WRITTEN PROBLEM: Copy the entire listing below line for line, without altering a single character.

(Location data for words and elements)
----
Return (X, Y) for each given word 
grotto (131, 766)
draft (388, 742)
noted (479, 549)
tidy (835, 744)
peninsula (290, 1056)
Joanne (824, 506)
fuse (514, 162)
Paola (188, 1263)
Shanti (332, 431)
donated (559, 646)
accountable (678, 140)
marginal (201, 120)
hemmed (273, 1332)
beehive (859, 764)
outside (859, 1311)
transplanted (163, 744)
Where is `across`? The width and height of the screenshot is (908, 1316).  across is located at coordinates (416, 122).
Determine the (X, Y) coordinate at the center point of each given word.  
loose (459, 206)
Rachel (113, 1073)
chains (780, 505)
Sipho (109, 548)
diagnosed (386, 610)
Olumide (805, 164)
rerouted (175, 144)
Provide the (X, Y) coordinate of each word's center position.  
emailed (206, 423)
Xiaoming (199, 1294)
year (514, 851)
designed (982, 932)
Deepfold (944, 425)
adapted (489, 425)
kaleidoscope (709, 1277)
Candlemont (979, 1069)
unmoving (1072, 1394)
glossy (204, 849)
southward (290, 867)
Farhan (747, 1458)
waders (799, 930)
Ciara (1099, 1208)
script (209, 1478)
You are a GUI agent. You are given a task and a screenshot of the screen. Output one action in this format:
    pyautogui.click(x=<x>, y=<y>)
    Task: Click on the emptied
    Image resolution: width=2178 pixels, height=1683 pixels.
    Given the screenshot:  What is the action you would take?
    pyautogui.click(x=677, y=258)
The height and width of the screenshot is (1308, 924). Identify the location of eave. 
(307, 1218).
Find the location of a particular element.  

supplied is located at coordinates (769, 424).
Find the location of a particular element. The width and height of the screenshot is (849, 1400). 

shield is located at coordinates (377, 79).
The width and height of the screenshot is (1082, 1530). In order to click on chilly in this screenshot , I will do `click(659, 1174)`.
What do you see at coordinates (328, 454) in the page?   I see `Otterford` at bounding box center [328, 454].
----
EXERCISE ANSWER:
Return (X, Y) for each given word 
grotto (131, 766)
draft (388, 742)
noted (479, 549)
tidy (835, 744)
peninsula (290, 1056)
Joanne (824, 506)
fuse (514, 162)
Paola (188, 1263)
Shanti (332, 431)
donated (559, 646)
accountable (678, 140)
marginal (201, 120)
hemmed (273, 1332)
beehive (859, 764)
outside (859, 1311)
transplanted (163, 744)
Where is `across`? The width and height of the screenshot is (908, 1316).  across is located at coordinates (416, 122).
Determine the (X, Y) coordinate at the center point of each given word.  
loose (459, 206)
Rachel (113, 1073)
chains (780, 505)
Sipho (109, 548)
diagnosed (386, 610)
Olumide (805, 164)
rerouted (175, 144)
Provide the (X, Y) coordinate of each word's center position.  
emailed (206, 423)
Xiaoming (199, 1294)
year (514, 851)
designed (982, 932)
Deepfold (944, 425)
adapted (489, 425)
kaleidoscope (709, 1277)
Candlemont (979, 1069)
unmoving (1072, 1394)
glossy (204, 849)
southward (290, 867)
Farhan (747, 1458)
waders (799, 930)
Ciara (1099, 1208)
script (209, 1478)
You are a GUI agent. You are given a task and a screenshot of the screen. Output one action in this format:
    pyautogui.click(x=<x>, y=<y>)
    Task: Click on the emptied
    Image resolution: width=2178 pixels, height=1683 pixels.
    Given the screenshot:  What is the action you would take?
    pyautogui.click(x=677, y=258)
The height and width of the screenshot is (1308, 924). Identify the location of eave. 
(307, 1218).
Find the location of a particular element.  

supplied is located at coordinates (769, 424).
Find the location of a particular element. The width and height of the screenshot is (849, 1400). 

shield is located at coordinates (377, 79).
The width and height of the screenshot is (1082, 1530). In order to click on chilly in this screenshot , I will do `click(659, 1174)`.
What do you see at coordinates (328, 454) in the page?   I see `Otterford` at bounding box center [328, 454].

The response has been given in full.